Spatial reasoning data
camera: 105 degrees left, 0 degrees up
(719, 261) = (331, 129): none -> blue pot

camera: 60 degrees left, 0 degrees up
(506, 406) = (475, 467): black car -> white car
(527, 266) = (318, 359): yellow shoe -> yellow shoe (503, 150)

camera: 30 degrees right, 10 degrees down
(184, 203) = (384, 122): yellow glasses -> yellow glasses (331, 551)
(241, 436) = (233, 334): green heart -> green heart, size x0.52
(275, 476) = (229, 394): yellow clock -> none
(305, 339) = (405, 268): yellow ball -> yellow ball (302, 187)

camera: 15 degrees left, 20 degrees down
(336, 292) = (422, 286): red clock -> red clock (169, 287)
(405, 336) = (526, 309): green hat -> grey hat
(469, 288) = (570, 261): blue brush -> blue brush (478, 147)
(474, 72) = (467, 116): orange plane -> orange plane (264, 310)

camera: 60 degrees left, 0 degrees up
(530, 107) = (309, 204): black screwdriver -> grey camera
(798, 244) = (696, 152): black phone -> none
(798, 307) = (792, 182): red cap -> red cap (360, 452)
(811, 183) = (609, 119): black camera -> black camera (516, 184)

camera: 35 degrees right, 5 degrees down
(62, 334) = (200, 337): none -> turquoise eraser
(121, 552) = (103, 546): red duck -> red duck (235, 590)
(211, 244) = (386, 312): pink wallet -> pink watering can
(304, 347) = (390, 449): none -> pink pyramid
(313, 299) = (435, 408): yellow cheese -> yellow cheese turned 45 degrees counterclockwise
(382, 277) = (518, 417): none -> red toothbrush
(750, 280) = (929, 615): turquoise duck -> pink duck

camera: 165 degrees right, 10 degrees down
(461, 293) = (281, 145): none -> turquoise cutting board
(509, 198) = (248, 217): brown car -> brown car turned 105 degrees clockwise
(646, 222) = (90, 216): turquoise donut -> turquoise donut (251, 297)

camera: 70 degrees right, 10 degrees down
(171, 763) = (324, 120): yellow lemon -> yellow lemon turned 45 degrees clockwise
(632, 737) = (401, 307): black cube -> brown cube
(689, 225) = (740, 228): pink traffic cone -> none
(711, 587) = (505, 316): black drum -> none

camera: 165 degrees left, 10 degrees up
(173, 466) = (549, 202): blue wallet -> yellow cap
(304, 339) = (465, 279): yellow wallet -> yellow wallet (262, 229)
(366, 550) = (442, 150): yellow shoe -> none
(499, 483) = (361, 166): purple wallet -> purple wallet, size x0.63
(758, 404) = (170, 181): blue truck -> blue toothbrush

_Task goal:_ Could you transcribe the records in full, exactly?

_Result below:_
camera: 105 degrees left, 0 degrees up
(719, 261) = (331, 129): none -> blue pot

camera: 60 degrees left, 0 degrees up
(506, 406) = (475, 467): black car -> white car
(527, 266) = (318, 359): yellow shoe -> yellow shoe (503, 150)

camera: 30 degrees right, 10 degrees down
(184, 203) = (384, 122): yellow glasses -> yellow glasses (331, 551)
(241, 436) = (233, 334): green heart -> green heart, size x0.52
(275, 476) = (229, 394): yellow clock -> none
(305, 339) = (405, 268): yellow ball -> yellow ball (302, 187)

camera: 15 degrees left, 20 degrees down
(336, 292) = (422, 286): red clock -> red clock (169, 287)
(405, 336) = (526, 309): green hat -> grey hat
(469, 288) = (570, 261): blue brush -> blue brush (478, 147)
(474, 72) = (467, 116): orange plane -> orange plane (264, 310)

camera: 60 degrees left, 0 degrees up
(530, 107) = (309, 204): black screwdriver -> grey camera
(798, 244) = (696, 152): black phone -> none
(798, 307) = (792, 182): red cap -> red cap (360, 452)
(811, 183) = (609, 119): black camera -> black camera (516, 184)

camera: 35 degrees right, 5 degrees down
(62, 334) = (200, 337): none -> turquoise eraser
(121, 552) = (103, 546): red duck -> red duck (235, 590)
(211, 244) = (386, 312): pink wallet -> pink watering can
(304, 347) = (390, 449): none -> pink pyramid
(313, 299) = (435, 408): yellow cheese -> yellow cheese turned 45 degrees counterclockwise
(382, 277) = (518, 417): none -> red toothbrush
(750, 280) = (929, 615): turquoise duck -> pink duck

camera: 165 degrees right, 10 degrees down
(461, 293) = (281, 145): none -> turquoise cutting board
(509, 198) = (248, 217): brown car -> brown car turned 105 degrees clockwise
(646, 222) = (90, 216): turquoise donut -> turquoise donut (251, 297)

camera: 70 degrees right, 10 degrees down
(171, 763) = (324, 120): yellow lemon -> yellow lemon turned 45 degrees clockwise
(632, 737) = (401, 307): black cube -> brown cube
(689, 225) = (740, 228): pink traffic cone -> none
(711, 587) = (505, 316): black drum -> none

camera: 165 degrees left, 10 degrees up
(173, 466) = (549, 202): blue wallet -> yellow cap
(304, 339) = (465, 279): yellow wallet -> yellow wallet (262, 229)
(366, 550) = (442, 150): yellow shoe -> none
(499, 483) = (361, 166): purple wallet -> purple wallet, size x0.63
(758, 404) = (170, 181): blue truck -> blue toothbrush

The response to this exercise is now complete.